_TASK STATEMENT_: Leave out the pictures and set down the rest of the listing below word for word.

_MATERIAL SUPPLIED_:
====

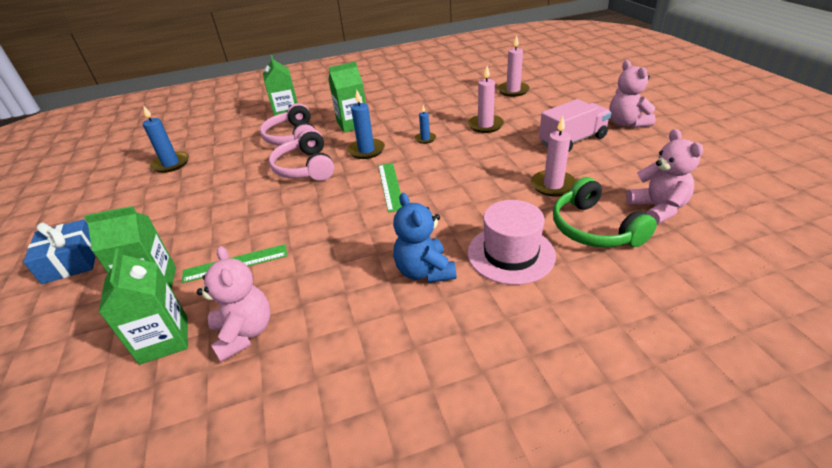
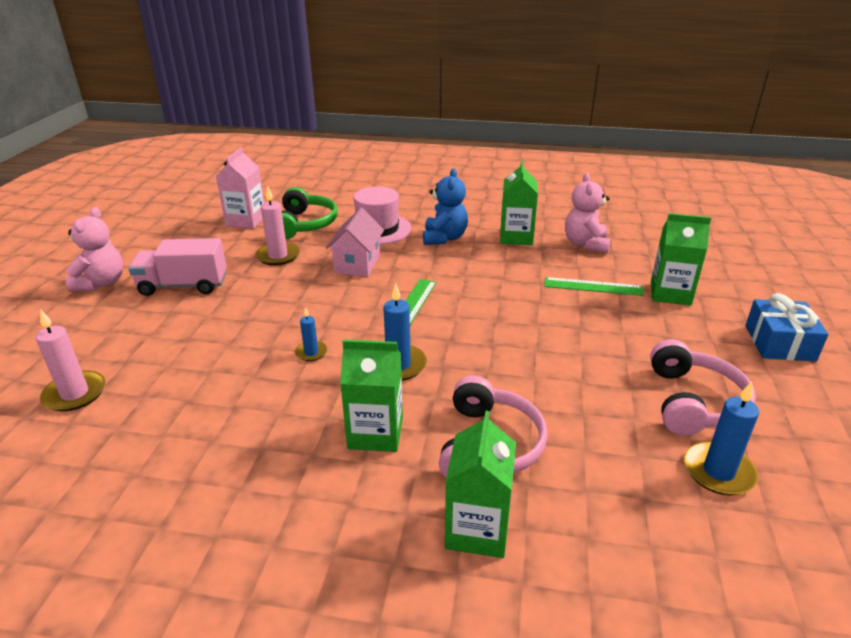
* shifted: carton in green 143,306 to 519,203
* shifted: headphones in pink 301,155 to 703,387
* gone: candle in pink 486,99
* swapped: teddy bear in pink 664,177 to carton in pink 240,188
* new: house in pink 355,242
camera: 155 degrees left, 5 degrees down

====

_RESULT FOR THIS EXERCISE_:
* shifted: carton in green 143,306 to 519,203
* shifted: headphones in pink 301,155 to 703,387
* gone: candle in pink 486,99
* swapped: teddy bear in pink 664,177 to carton in pink 240,188
* new: house in pink 355,242
camera: 155 degrees left, 5 degrees down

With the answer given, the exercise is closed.